Data extracted from a collection =>

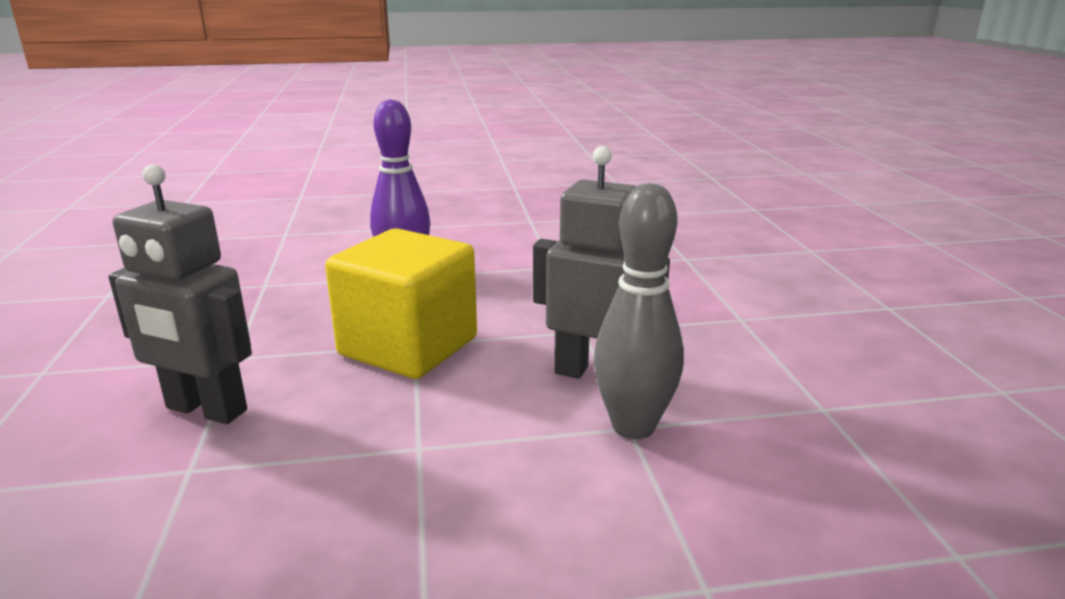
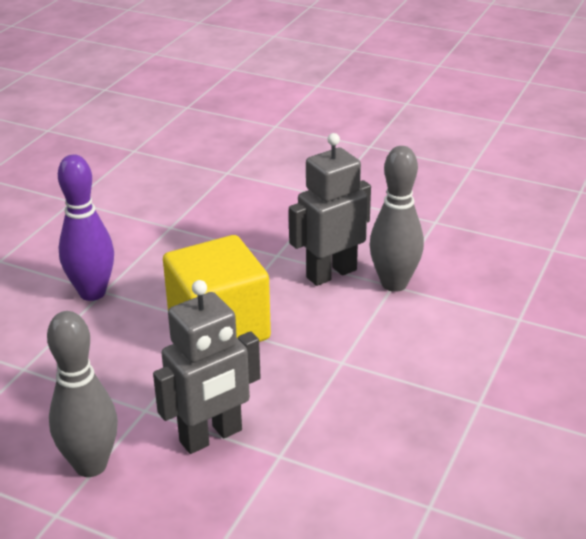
camera: 55 degrees left, 10 degrees up
(127, 362) = (91, 465): none -> grey bowling pin

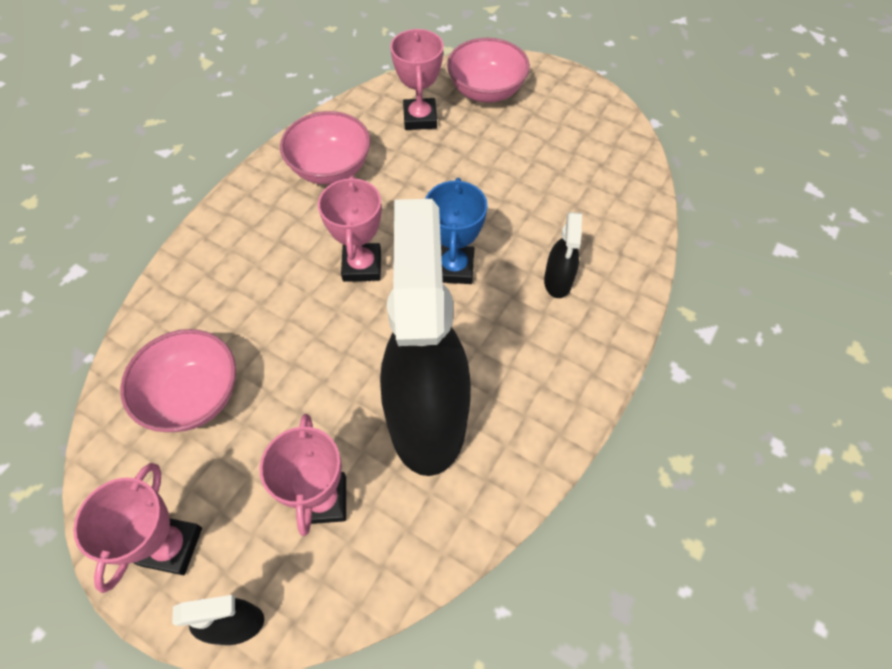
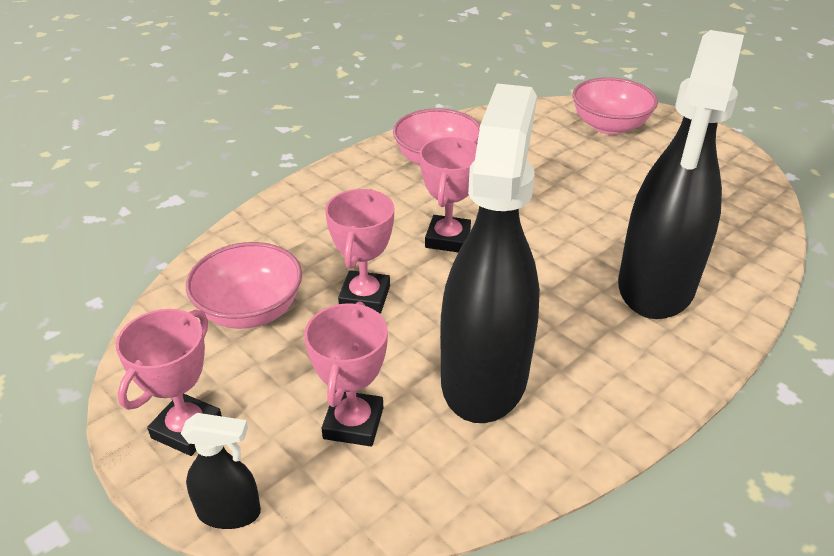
camera: 15 degrees right, 20 degrees down
(420, 118) = (536, 137): pink trophy -> pink trophy (365, 297)
(454, 268) = (544, 256): blue trophy -> none
(557, 282) = (656, 286): black spray bottle -> black spray bottle, size x2.39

Work to complete =>
Starting with the line that contains "(127, 362) = (91, 465): none", repeat each line exactly through the last line of the data above, and nothing more; the pictures stay out.

Problem solution =>
(127, 362) = (91, 465): none -> grey bowling pin

camera: 15 degrees right, 20 degrees down
(420, 118) = (536, 137): pink trophy -> pink trophy (365, 297)
(454, 268) = (544, 256): blue trophy -> none
(557, 282) = (656, 286): black spray bottle -> black spray bottle, size x2.39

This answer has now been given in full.